Search term "bowling": please show all lines in the listing that contain it.
○ ○ ○ ○ ○
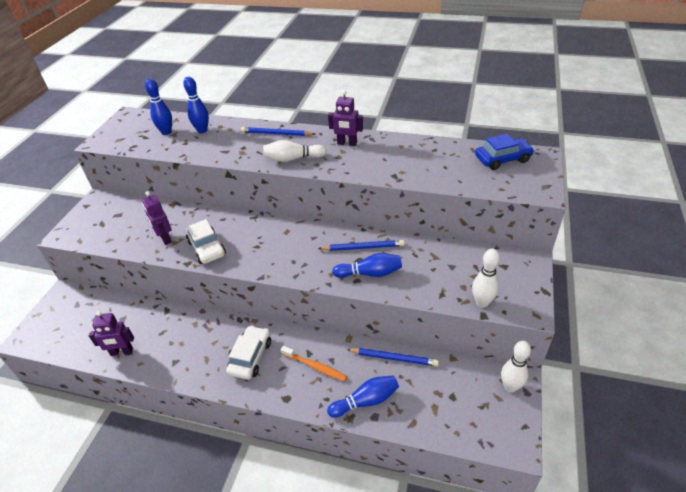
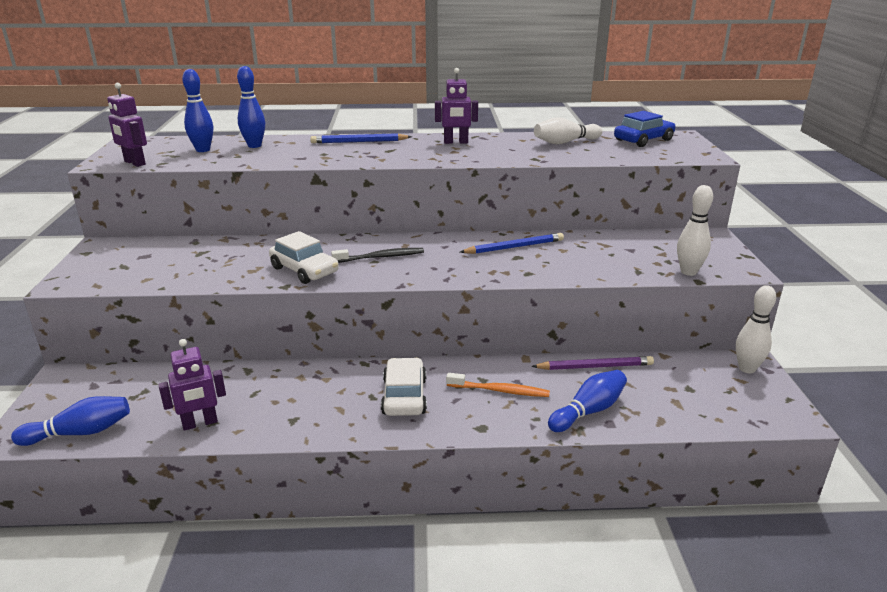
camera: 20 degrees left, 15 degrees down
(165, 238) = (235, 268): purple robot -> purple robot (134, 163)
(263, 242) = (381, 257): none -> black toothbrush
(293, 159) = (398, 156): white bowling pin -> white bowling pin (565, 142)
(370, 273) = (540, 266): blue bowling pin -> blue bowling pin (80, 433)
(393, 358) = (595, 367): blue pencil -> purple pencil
○ ○ ○ ○ ○
(TASK RESPONSE)
(293, 159) = (398, 156): white bowling pin -> white bowling pin (565, 142)
(370, 273) = (540, 266): blue bowling pin -> blue bowling pin (80, 433)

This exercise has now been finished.